* _Given task_:
Put every line of the records below into a JSON list of strings, one string per line, with blank lines left out.

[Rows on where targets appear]
* * * * * * *
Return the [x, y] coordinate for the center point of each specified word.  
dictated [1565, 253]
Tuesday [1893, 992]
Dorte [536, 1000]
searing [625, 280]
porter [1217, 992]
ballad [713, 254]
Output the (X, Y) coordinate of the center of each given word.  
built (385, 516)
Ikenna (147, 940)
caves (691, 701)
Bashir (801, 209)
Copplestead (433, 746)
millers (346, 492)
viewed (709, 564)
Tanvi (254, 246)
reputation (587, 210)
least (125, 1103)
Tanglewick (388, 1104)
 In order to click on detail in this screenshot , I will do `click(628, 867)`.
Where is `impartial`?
* * * * * * *
* _Response to this task_:
[
  "Return the [x, y] coordinate for the center point of each specified word.  ",
  "dictated [1565, 253]",
  "Tuesday [1893, 992]",
  "Dorte [536, 1000]",
  "searing [625, 280]",
  "porter [1217, 992]",
  "ballad [713, 254]",
  "Output the (X, Y) coordinate of the center of each given word.  ",
  "built (385, 516)",
  "Ikenna (147, 940)",
  "caves (691, 701)",
  "Bashir (801, 209)",
  "Copplestead (433, 746)",
  "millers (346, 492)",
  "viewed (709, 564)",
  "Tanvi (254, 246)",
  "reputation (587, 210)",
  "least (125, 1103)",
  "Tanglewick (388, 1104)",
  " In order to click on detail in this screenshot , I will do `click(628, 867)`.",
  "Where is `impartial`?"
]